▸ **RECORDS SHOWN**:

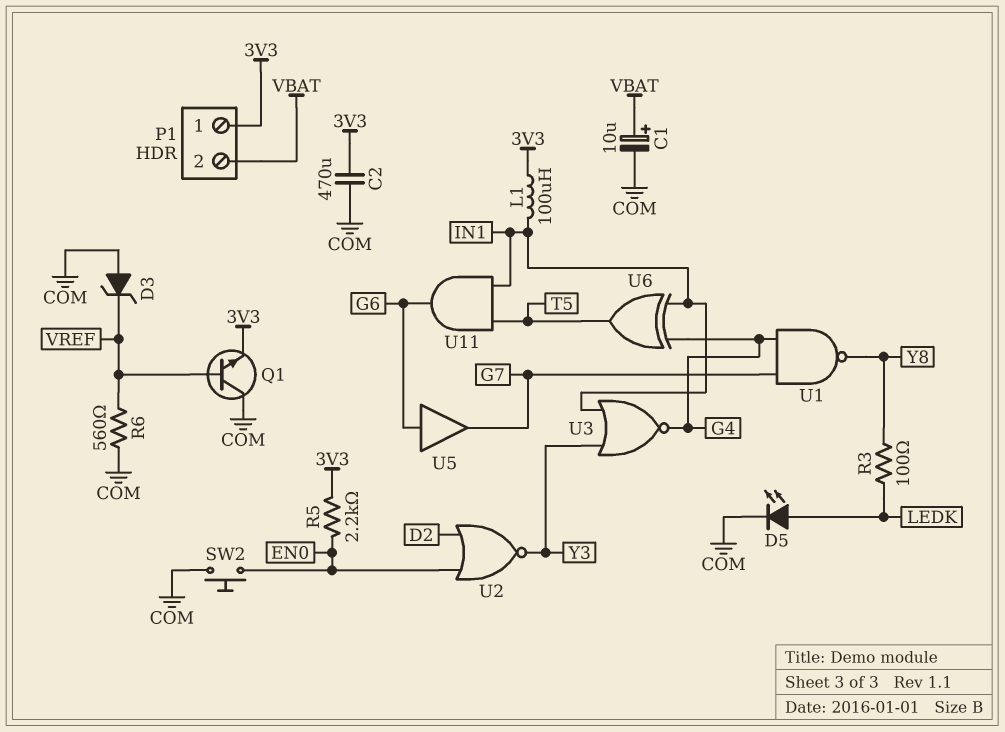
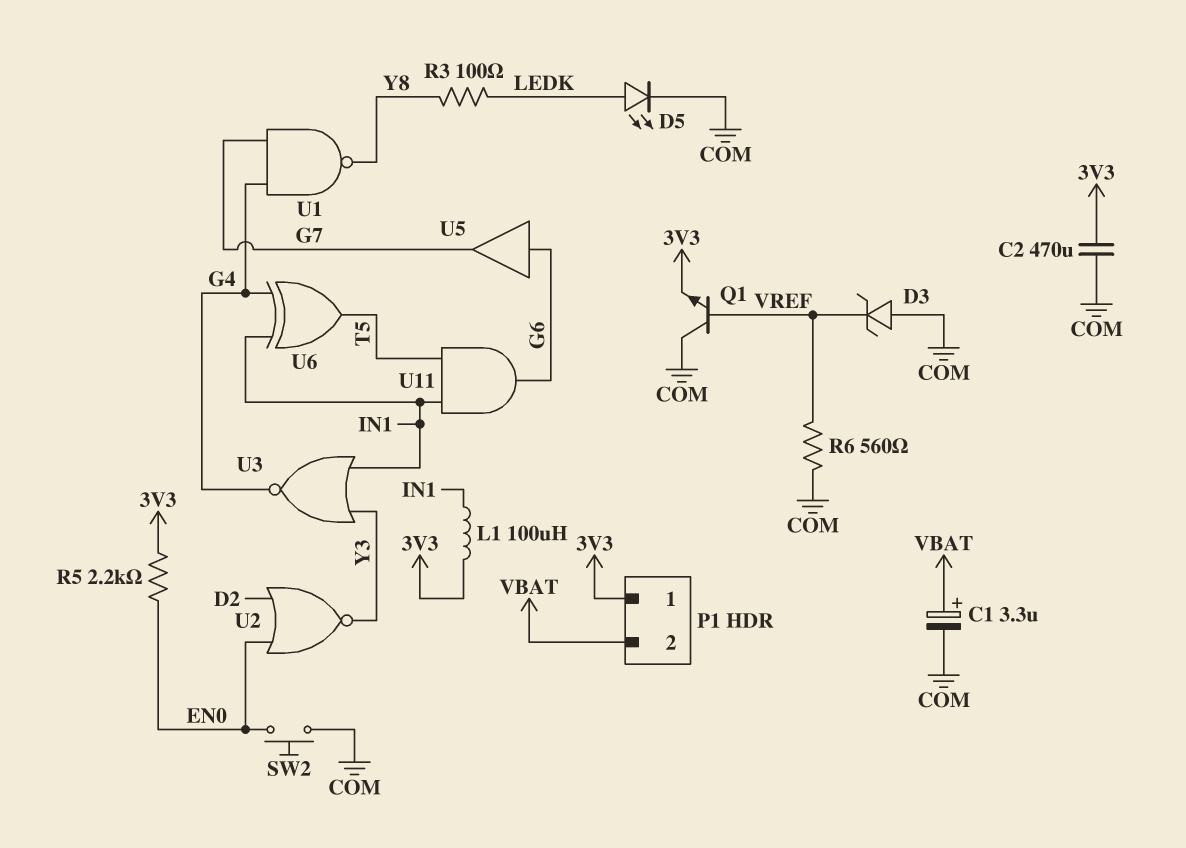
C1: 10uF (plus VBAT, minus COM) -> 3.3uF (plus VBAT, minus COM)

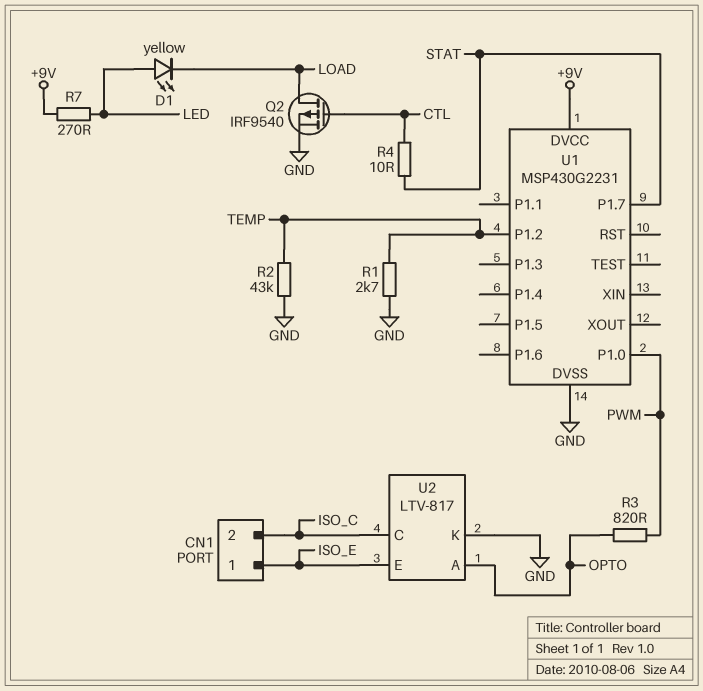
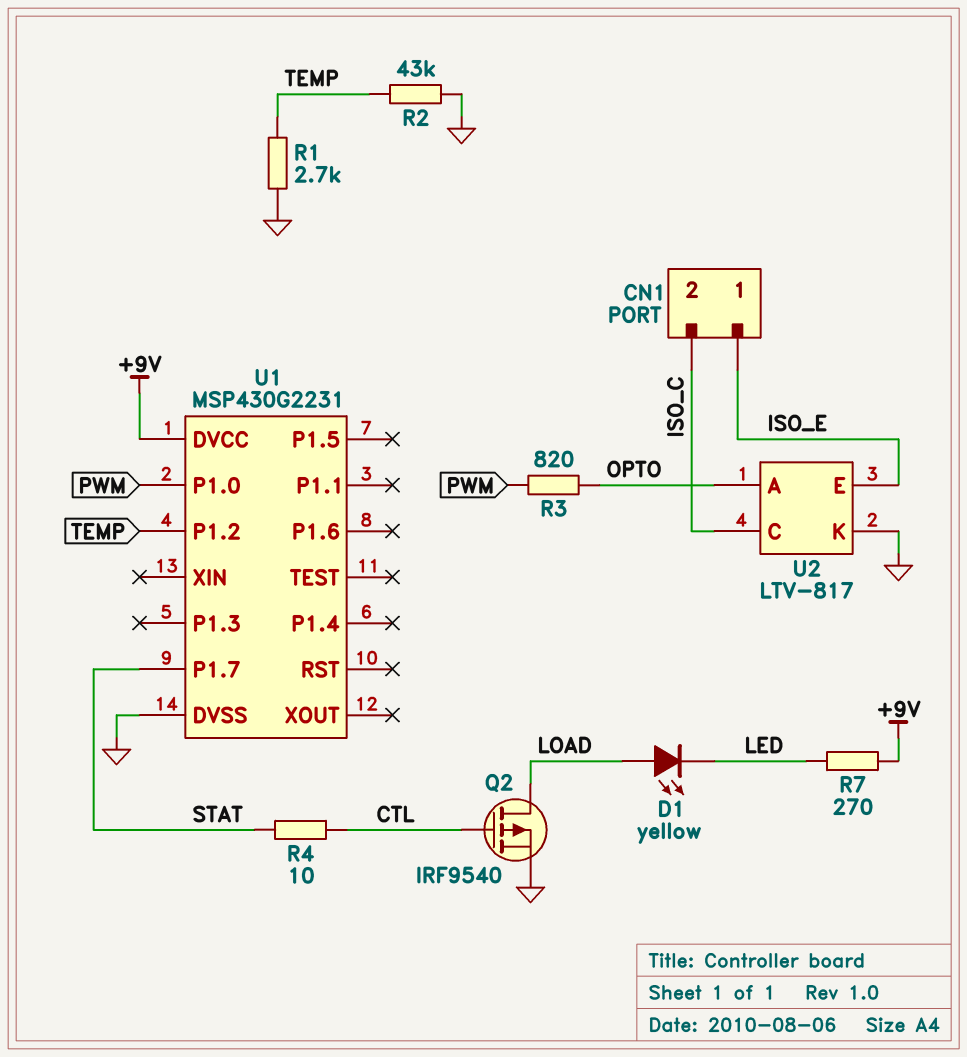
D1: LED yellow (A LED, K LOAD) -> LED yellow (A LOAD, K LED)

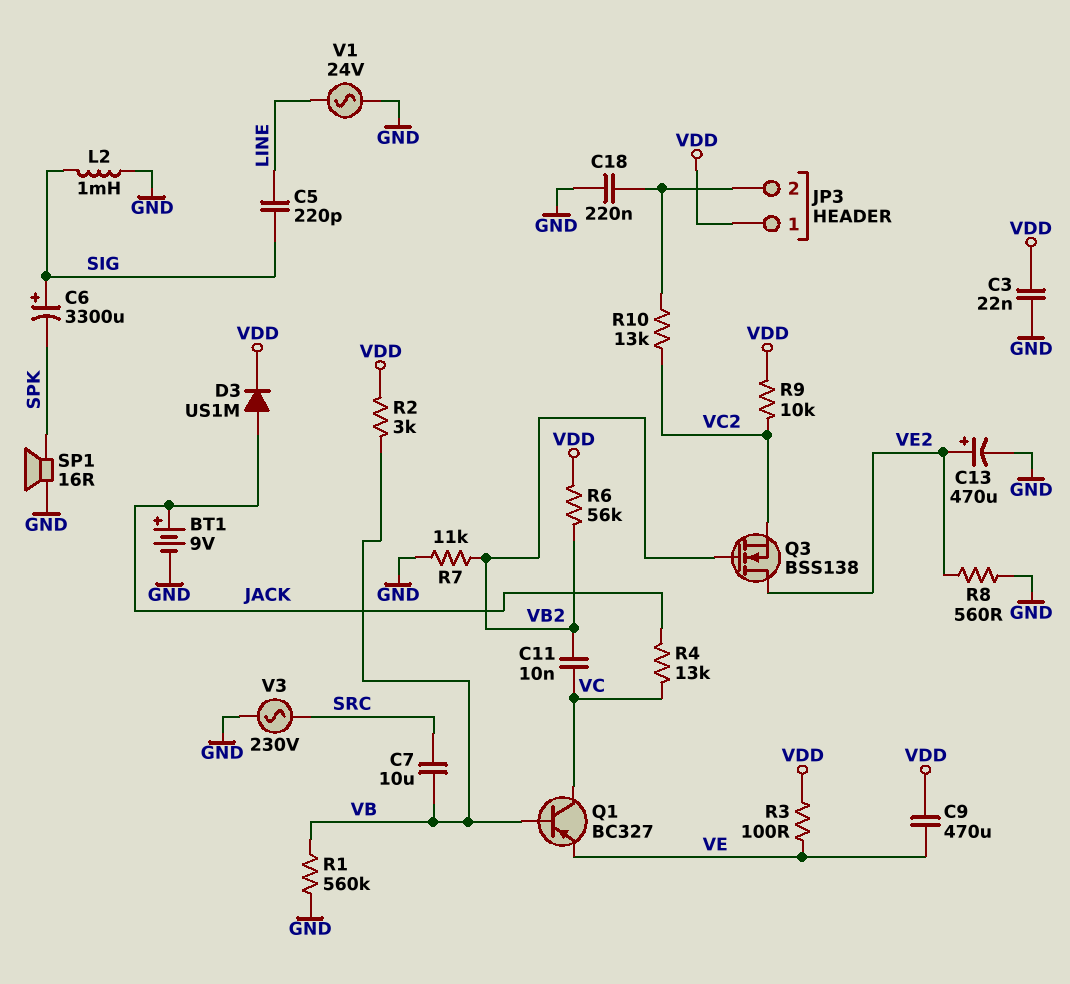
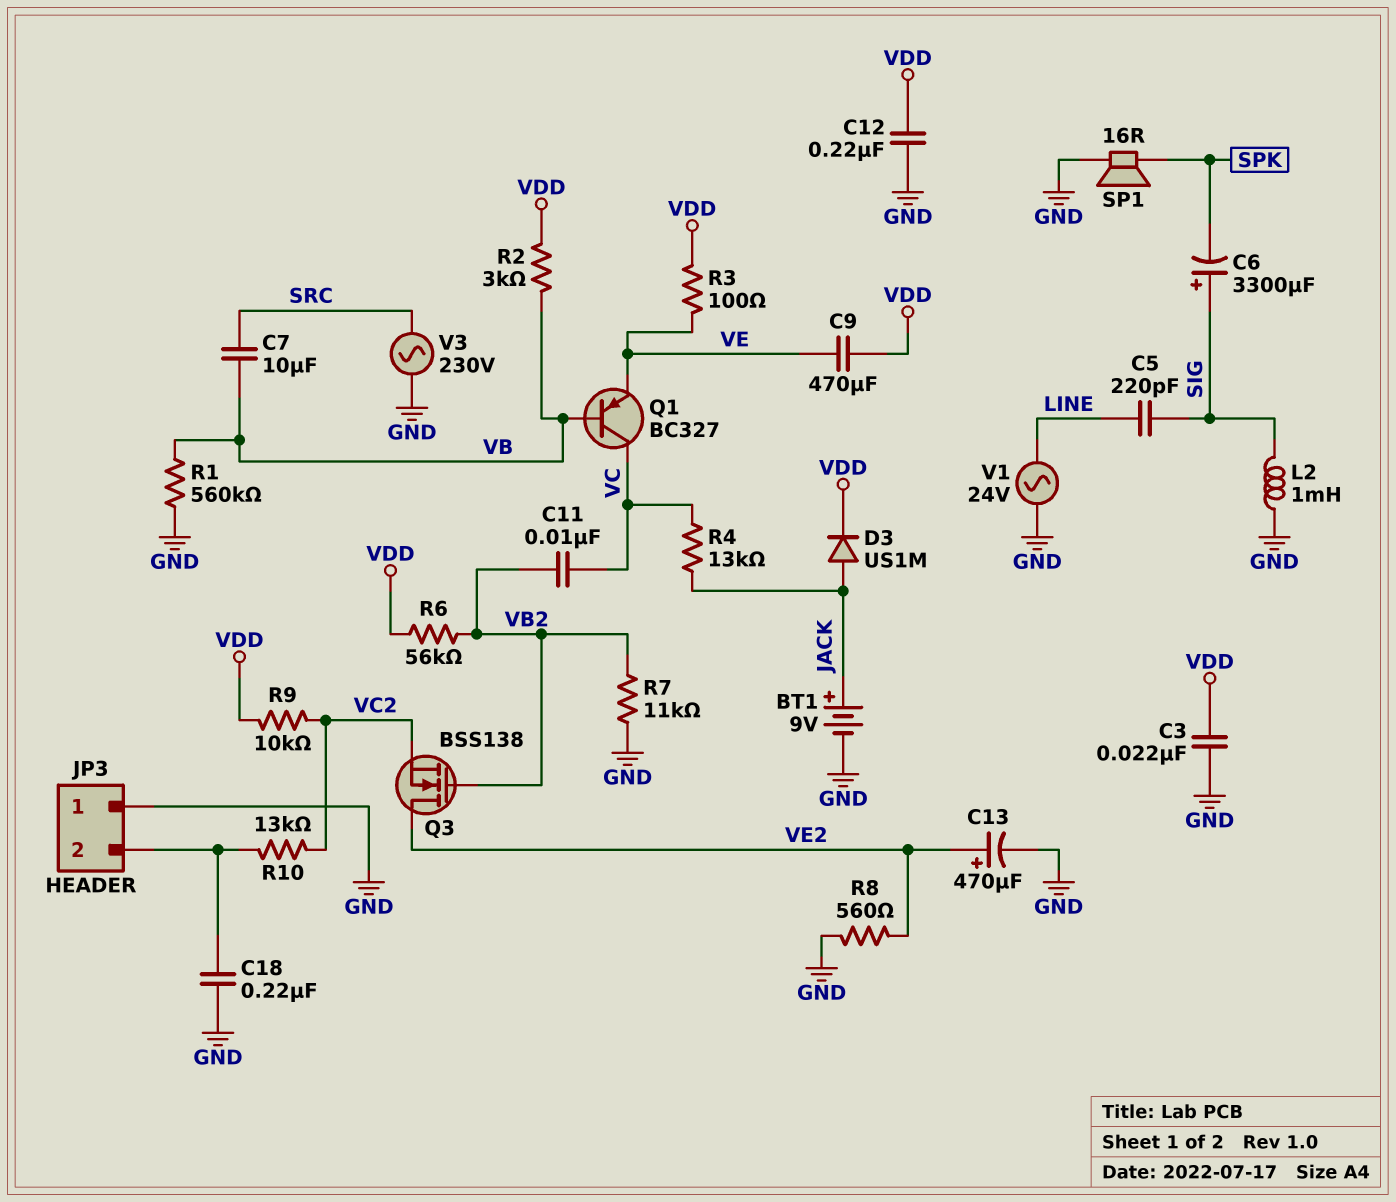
C12: none -> 220nF (GND, VDD)
JP3 pin 1: VDD -> GND

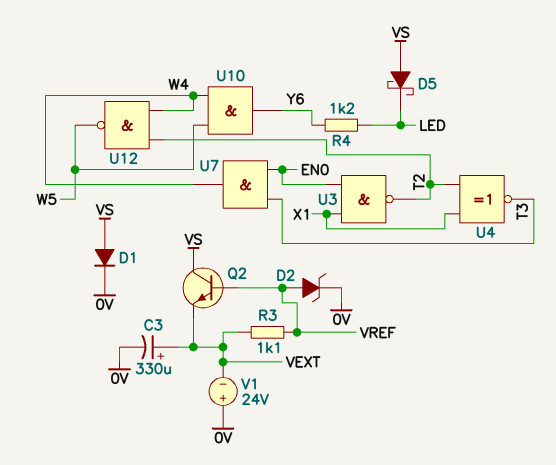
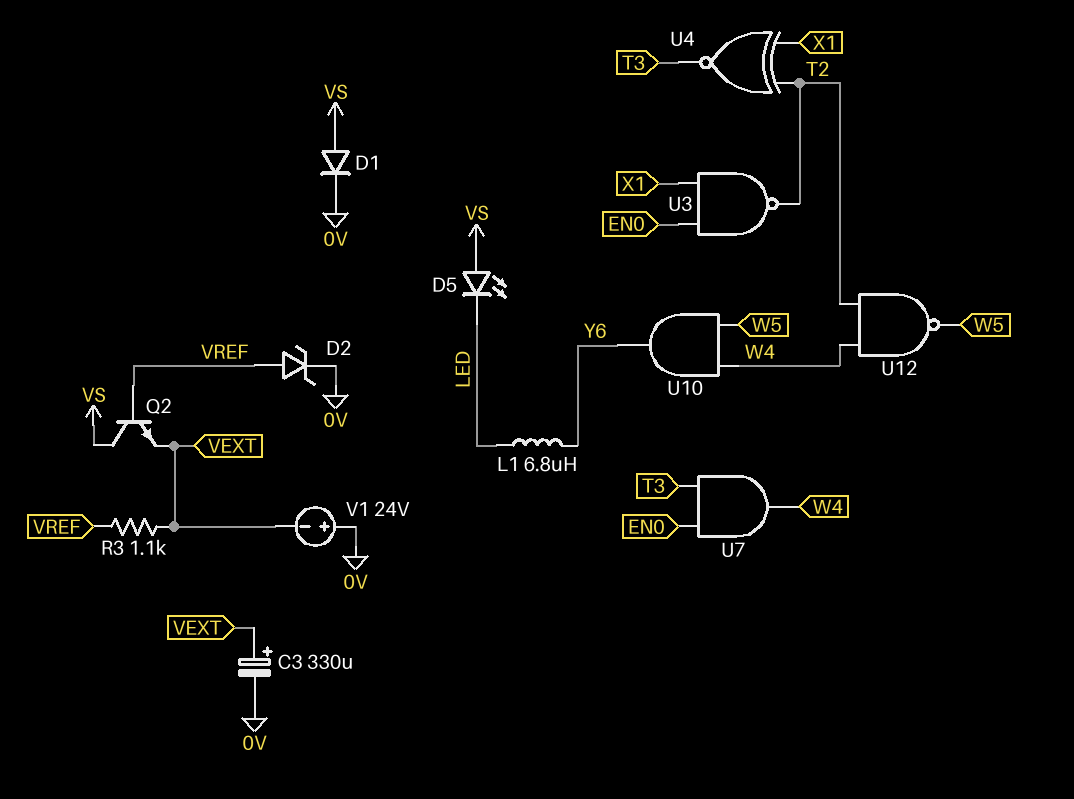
D5: schottky (A VS, K LED) -> LED (A VS, K LED)
L1: none -> 6.8uH (LED, Y6)
R4: 1.2k (LED, Y6) -> none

▸ **WHAT THE TASK ASKS**:
Pictures stay out of the copy. Reproduce exactly the lines from the one containing "JP3 pin 1: VDD -> GND" through the last line of the records above, both included.

▸ **TASK RESPONSE**:
JP3 pin 1: VDD -> GND

D5: schottky (A VS, K LED) -> LED (A VS, K LED)
L1: none -> 6.8uH (LED, Y6)
R4: 1.2k (LED, Y6) -> none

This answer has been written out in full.